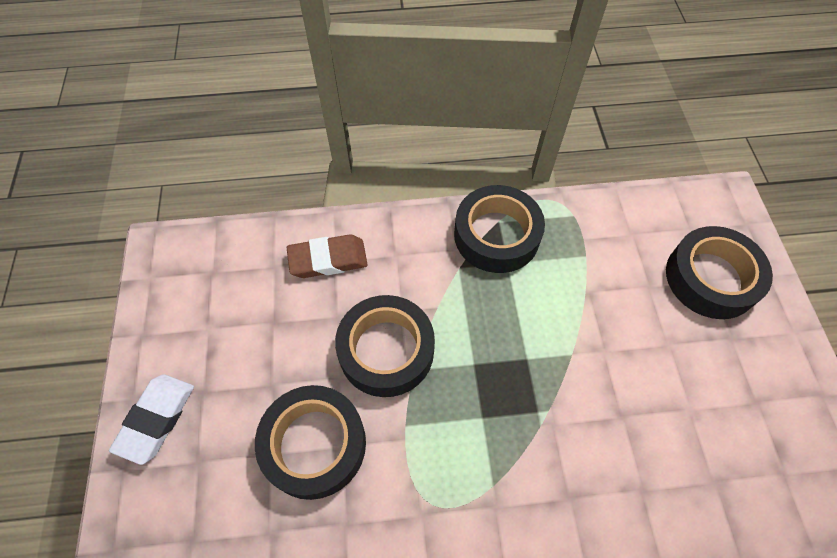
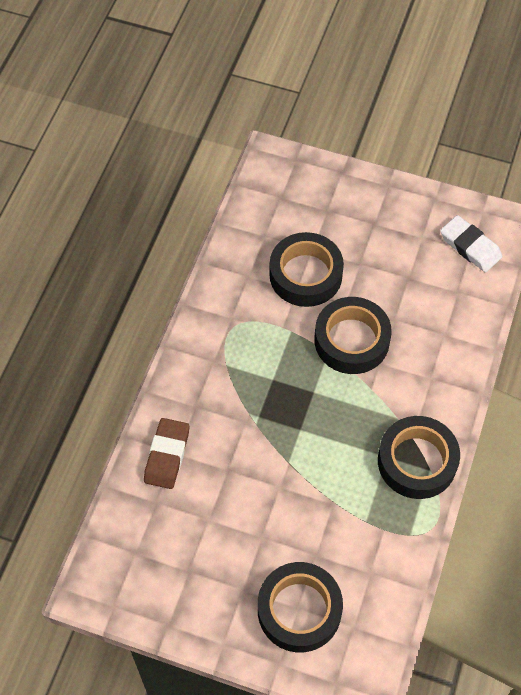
camera: 115 degrees right, 0 degrees up
(156, 419) = (366, 195): white eraser -> white eraser (470, 246)
(328, 259) = (447, 329): brown eraser -> brown eraser (167, 455)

→ ASSIGNMENT: Set out the material once more, exact in every line, with no images.

→ RESULT OF THIS TASK:
camera: 115 degrees right, 0 degrees up
(156, 419) = (366, 195): white eraser -> white eraser (470, 246)
(328, 259) = (447, 329): brown eraser -> brown eraser (167, 455)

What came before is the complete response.